[Task] Write out exactly the lines running from the line that includes "brown brick D1 level 1 -> none" to the end of the data, both ends included, and nothing besides.

[Records for this task]

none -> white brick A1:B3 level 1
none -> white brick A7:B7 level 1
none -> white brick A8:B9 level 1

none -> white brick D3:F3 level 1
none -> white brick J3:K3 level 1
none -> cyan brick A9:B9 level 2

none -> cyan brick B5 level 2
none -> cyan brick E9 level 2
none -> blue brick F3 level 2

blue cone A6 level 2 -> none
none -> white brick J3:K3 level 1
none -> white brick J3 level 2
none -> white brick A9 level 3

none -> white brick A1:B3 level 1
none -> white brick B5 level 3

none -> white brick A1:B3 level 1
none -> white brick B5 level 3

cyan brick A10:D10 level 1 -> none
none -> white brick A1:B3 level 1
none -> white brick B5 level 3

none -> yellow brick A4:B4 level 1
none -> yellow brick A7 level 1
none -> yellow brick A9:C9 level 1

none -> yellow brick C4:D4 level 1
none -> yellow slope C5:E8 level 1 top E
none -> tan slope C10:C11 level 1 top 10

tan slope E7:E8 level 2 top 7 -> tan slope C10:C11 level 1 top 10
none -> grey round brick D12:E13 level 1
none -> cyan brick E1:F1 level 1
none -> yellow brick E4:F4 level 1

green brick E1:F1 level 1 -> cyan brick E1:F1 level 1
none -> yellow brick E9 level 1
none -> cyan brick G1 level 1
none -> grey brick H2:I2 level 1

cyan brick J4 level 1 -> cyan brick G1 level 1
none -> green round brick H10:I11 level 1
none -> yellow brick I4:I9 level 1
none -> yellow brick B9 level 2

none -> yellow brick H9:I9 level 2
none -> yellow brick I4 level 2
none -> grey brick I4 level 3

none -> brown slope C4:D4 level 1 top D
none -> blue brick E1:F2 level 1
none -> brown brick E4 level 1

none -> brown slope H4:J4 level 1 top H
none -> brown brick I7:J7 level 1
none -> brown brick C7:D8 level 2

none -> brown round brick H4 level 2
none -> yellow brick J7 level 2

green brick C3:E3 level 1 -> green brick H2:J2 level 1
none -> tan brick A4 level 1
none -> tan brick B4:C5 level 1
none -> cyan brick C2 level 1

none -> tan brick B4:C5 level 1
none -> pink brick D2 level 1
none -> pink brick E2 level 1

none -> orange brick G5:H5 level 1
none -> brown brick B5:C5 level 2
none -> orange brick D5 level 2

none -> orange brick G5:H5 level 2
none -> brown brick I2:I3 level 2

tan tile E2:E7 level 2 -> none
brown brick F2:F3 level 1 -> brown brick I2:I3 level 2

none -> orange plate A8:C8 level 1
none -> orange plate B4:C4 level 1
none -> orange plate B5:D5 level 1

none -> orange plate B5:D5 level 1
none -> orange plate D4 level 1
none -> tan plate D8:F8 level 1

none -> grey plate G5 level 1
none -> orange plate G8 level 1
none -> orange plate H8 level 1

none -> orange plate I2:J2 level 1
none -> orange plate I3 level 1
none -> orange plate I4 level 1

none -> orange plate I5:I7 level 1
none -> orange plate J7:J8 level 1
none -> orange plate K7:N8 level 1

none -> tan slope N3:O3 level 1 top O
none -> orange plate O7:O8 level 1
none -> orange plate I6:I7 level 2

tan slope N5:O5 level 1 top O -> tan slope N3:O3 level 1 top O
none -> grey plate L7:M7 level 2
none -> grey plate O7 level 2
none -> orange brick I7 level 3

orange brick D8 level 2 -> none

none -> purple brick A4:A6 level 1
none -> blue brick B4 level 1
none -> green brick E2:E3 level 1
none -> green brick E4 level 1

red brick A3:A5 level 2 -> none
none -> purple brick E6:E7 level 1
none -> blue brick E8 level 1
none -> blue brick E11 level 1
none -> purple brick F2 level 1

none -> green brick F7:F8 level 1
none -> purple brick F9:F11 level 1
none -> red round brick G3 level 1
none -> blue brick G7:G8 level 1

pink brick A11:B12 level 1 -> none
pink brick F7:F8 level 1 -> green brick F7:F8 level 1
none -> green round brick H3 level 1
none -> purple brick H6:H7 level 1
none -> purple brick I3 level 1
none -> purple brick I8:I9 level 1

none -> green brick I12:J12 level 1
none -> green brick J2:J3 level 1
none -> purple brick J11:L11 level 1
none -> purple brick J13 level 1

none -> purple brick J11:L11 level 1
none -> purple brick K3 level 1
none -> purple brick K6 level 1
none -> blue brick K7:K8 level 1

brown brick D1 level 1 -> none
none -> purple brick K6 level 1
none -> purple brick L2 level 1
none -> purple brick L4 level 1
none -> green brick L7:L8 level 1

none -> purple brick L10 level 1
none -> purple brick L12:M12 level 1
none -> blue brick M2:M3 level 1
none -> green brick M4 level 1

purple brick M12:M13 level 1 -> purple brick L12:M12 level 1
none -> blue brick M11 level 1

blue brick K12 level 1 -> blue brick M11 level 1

[Response for this exercise]
brown brick D1 level 1 -> none
none -> purple brick K6 level 1
none -> purple brick L2 level 1
none -> purple brick L4 level 1
none -> green brick L7:L8 level 1

none -> purple brick L10 level 1
none -> purple brick L12:M12 level 1
none -> blue brick M2:M3 level 1
none -> green brick M4 level 1

purple brick M12:M13 level 1 -> purple brick L12:M12 level 1
none -> blue brick M11 level 1

blue brick K12 level 1 -> blue brick M11 level 1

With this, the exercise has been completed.